━━━ Collected material
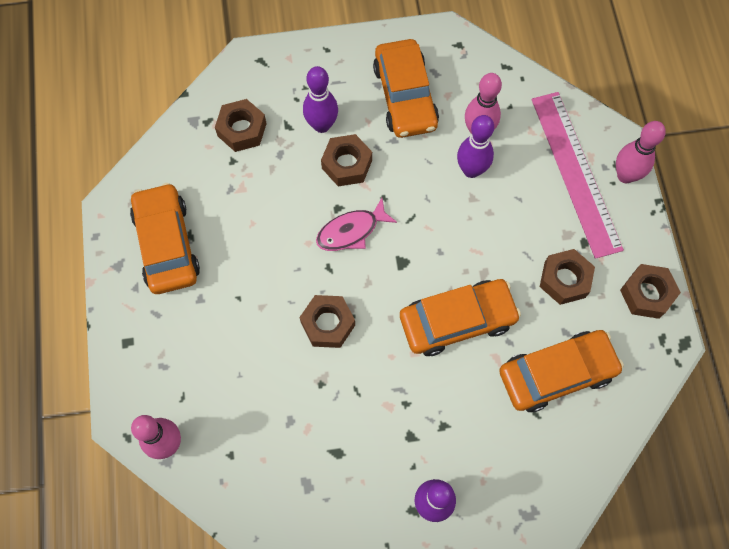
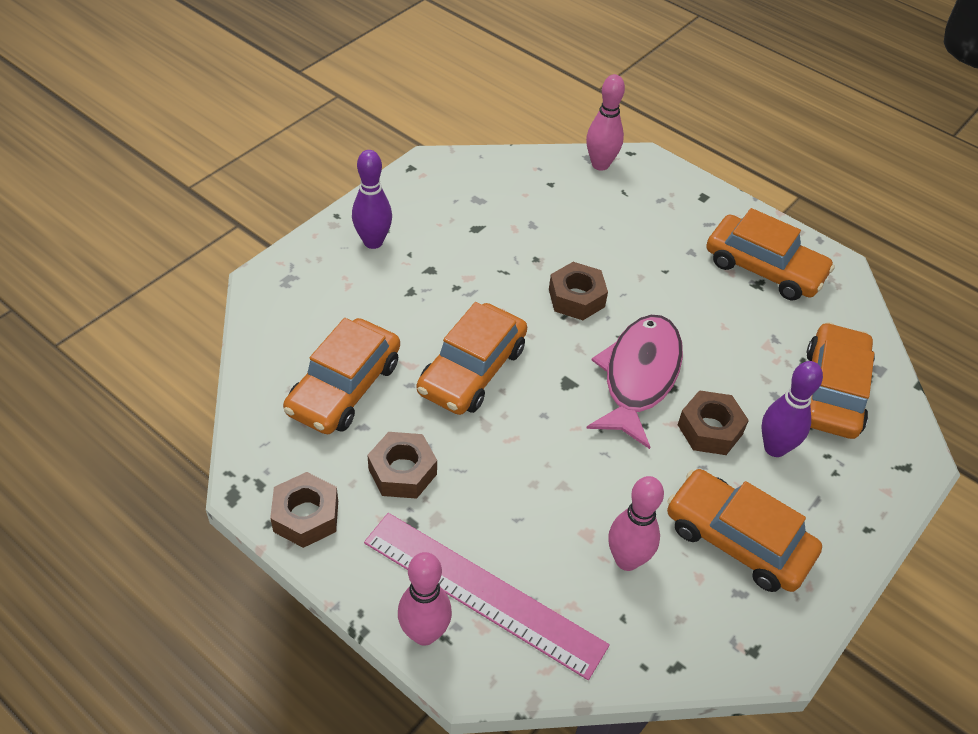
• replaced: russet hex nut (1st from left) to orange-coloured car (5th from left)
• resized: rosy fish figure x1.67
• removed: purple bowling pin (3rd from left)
━━━━━━
*Prompt*.
Retype the whole listing exactly. Do not include the pictures.

*Response*.
• replaced: russet hex nut (1st from left) to orange-coloured car (5th from left)
• resized: rosy fish figure x1.67
• removed: purple bowling pin (3rd from left)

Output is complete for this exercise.